Record extracts -

************

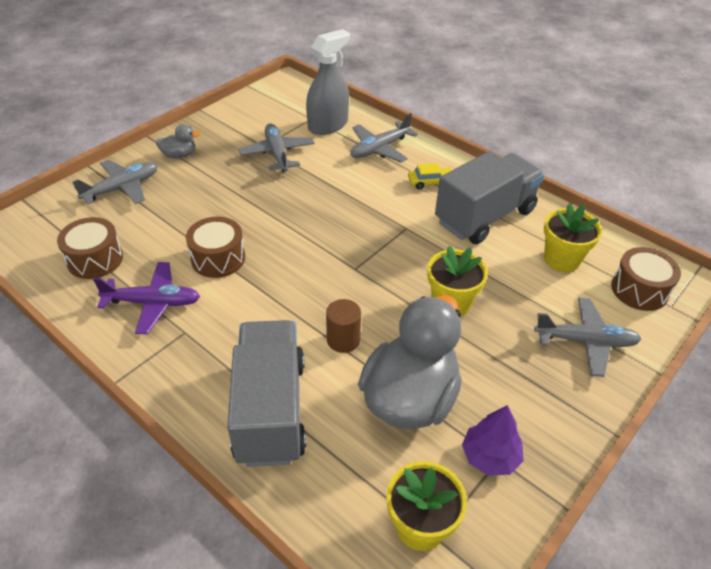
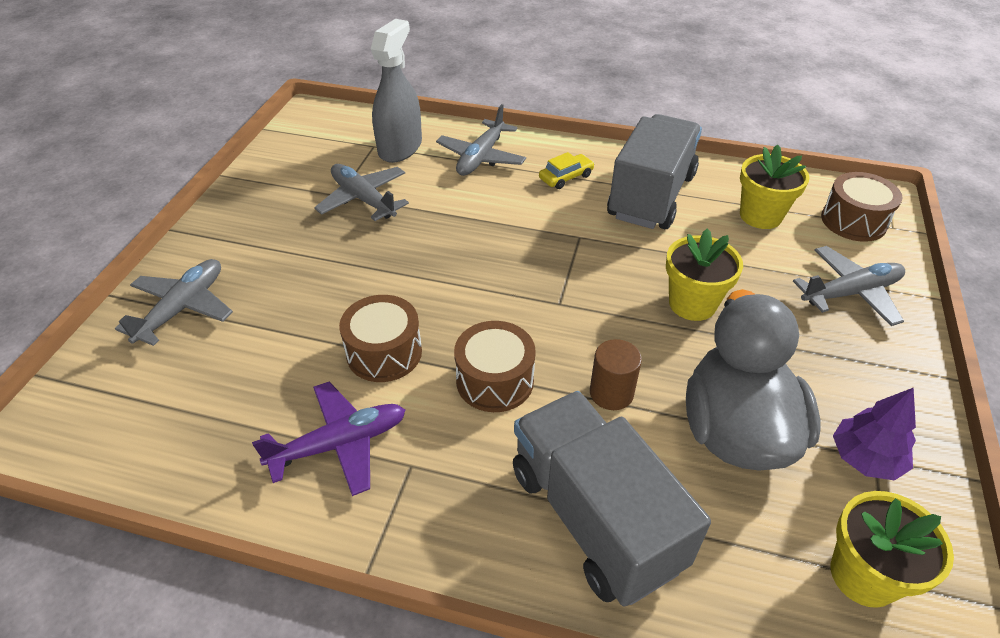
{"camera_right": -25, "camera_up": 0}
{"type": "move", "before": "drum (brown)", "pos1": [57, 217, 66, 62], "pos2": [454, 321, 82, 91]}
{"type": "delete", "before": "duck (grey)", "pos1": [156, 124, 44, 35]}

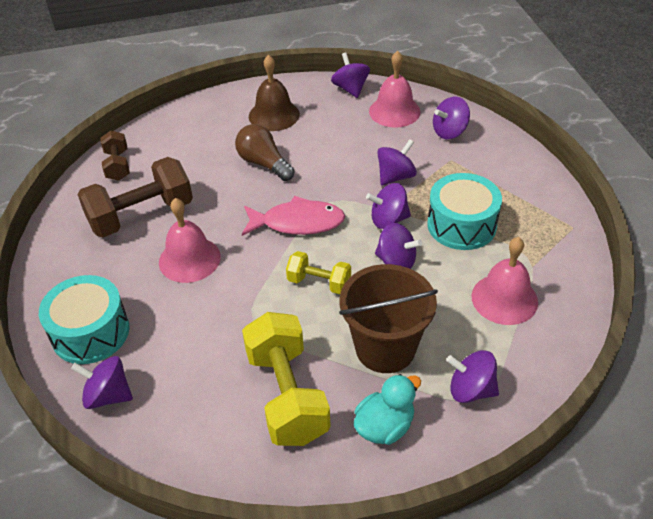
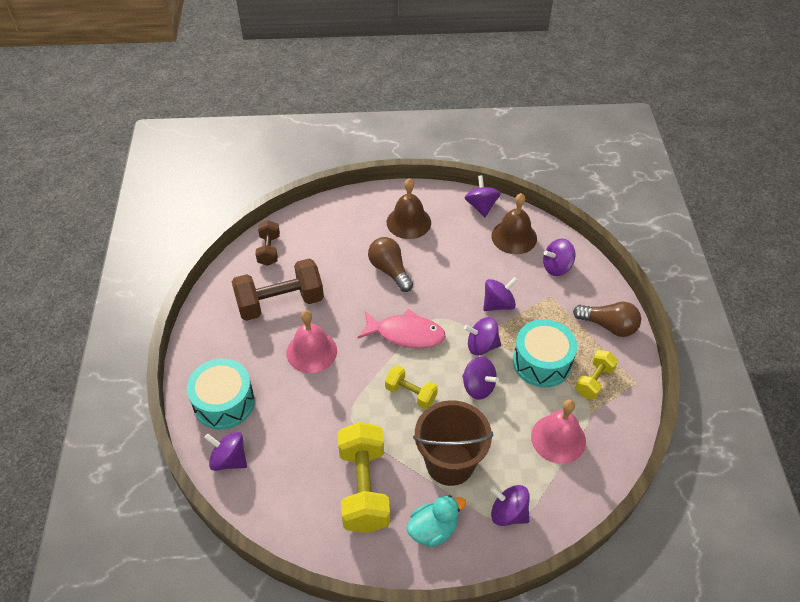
{"camera_right": 10, "camera_up": 5}
{"type": "recolor", "before": "bell (pink)", "after": "bell (brown)", "pos1": [369, 51, 51, 77], "pos2": [492, 193, 45, 61]}
{"type": "insert", "after": "light bulb (brown)", "pos2": [573, 302, 68, 35]}
{"type": "insert", "after": "dumbbell (yellow)", "pos2": [575, 350, 43, 49]}

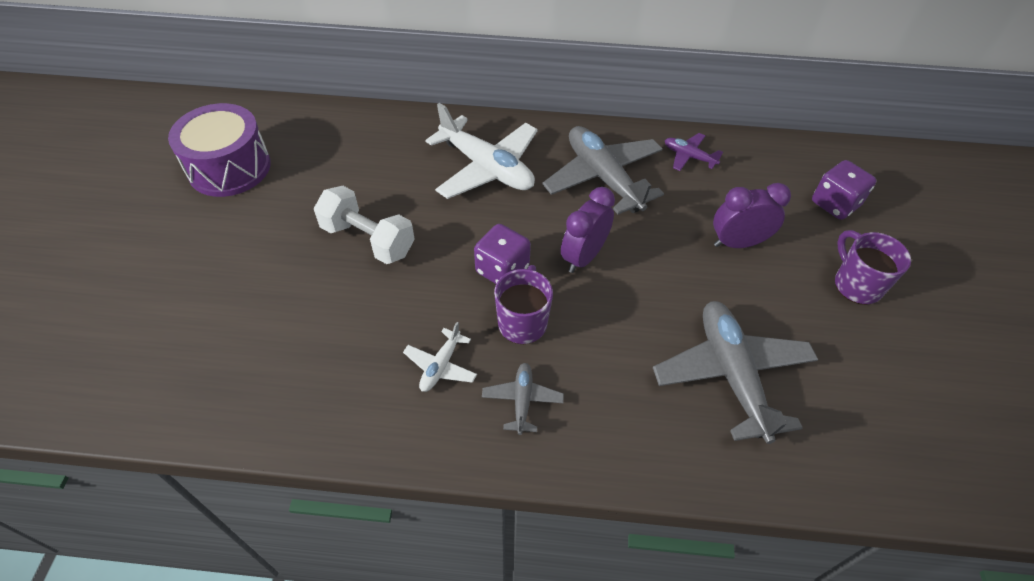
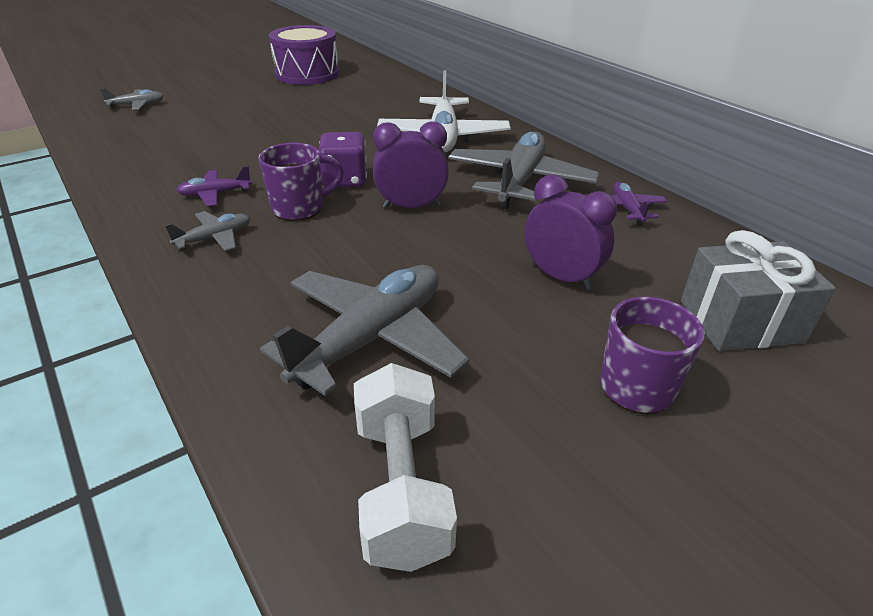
{"camera_right": 50, "camera_up": -15}
{"type": "move", "before": "dumbbell (white)", "pos1": [314, 186, 101, 78], "pos2": [354, 363, 103, 209]}
{"type": "recolor", "before": "plane (white)", "after": "plane (purple)", "pos1": [403, 322, 74, 70], "pos2": [176, 166, 76, 40]}
{"type": "replace", "before": "dice (purple)", "after": "gift (grey)", "pos1": [812, 160, 64, 60], "pos2": [681, 230, 155, 121]}
{"type": "insert", "after": "plane (grey)", "pos2": [100, 88, 64, 22]}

************

Work order - Reproduce every line above exactly as written, omitting the images.

Answer below -
{"camera_right": -25, "camera_up": 0}
{"type": "move", "before": "drum (brown)", "pos1": [57, 217, 66, 62], "pos2": [454, 321, 82, 91]}
{"type": "delete", "before": "duck (grey)", "pos1": [156, 124, 44, 35]}

{"camera_right": 10, "camera_up": 5}
{"type": "recolor", "before": "bell (pink)", "after": "bell (brown)", "pos1": [369, 51, 51, 77], "pos2": [492, 193, 45, 61]}
{"type": "insert", "after": "light bulb (brown)", "pos2": [573, 302, 68, 35]}
{"type": "insert", "after": "dumbbell (yellow)", "pos2": [575, 350, 43, 49]}

{"camera_right": 50, "camera_up": -15}
{"type": "move", "before": "dumbbell (white)", "pos1": [314, 186, 101, 78], "pos2": [354, 363, 103, 209]}
{"type": "recolor", "before": "plane (white)", "after": "plane (purple)", "pos1": [403, 322, 74, 70], "pos2": [176, 166, 76, 40]}
{"type": "replace", "before": "dice (purple)", "after": "gift (grey)", "pos1": [812, 160, 64, 60], "pos2": [681, 230, 155, 121]}
{"type": "insert", "after": "plane (grey)", "pos2": [100, 88, 64, 22]}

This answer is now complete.